Listed entries:

━━━

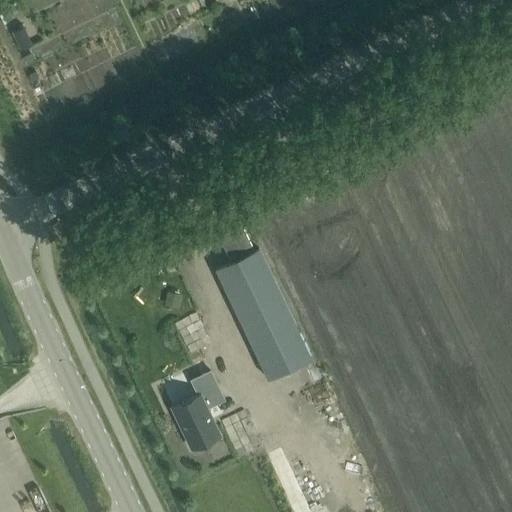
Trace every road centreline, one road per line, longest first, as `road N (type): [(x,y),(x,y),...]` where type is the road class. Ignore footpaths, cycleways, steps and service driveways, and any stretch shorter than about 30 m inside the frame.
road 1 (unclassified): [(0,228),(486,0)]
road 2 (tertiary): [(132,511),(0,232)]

━━━

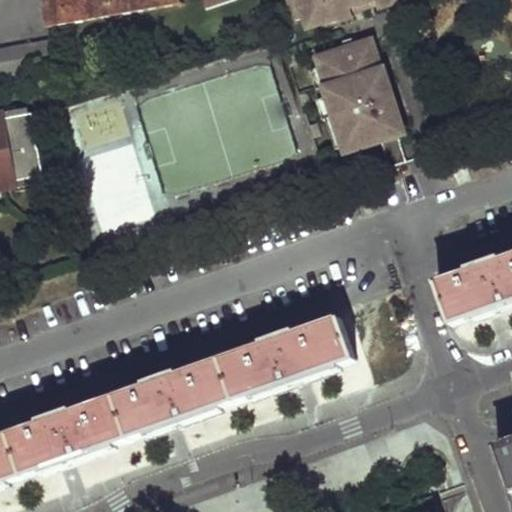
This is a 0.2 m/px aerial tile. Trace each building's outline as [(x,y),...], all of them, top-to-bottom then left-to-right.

━━━

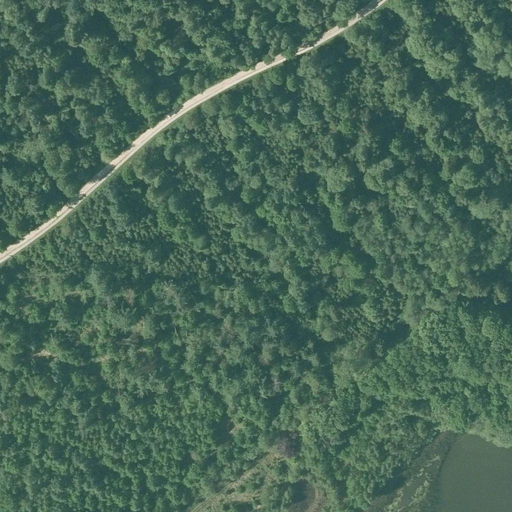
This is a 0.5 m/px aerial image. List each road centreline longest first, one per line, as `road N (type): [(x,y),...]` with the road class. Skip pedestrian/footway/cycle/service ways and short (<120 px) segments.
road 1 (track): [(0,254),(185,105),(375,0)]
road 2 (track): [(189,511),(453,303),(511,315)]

━━━

Problem: Please give again the lines from the one with "Trace every road" to the one with "road 2 (tertiary): [(132,511),(0,232)]", substituting "bridleways" for "footpaths" and keeping everything else the same.

Full answer:
Trace every road centreline, one road per line, longest first, as `road N (type): [(x,y),(x,y),...]` where type is the road class. Ignore bridleways, cycleways, steps and service driveways, and any stretch shorter than about 30 m inside the frame.
road 1 (unclassified): [(0,228),(486,0)]
road 2 (tertiary): [(132,511),(0,232)]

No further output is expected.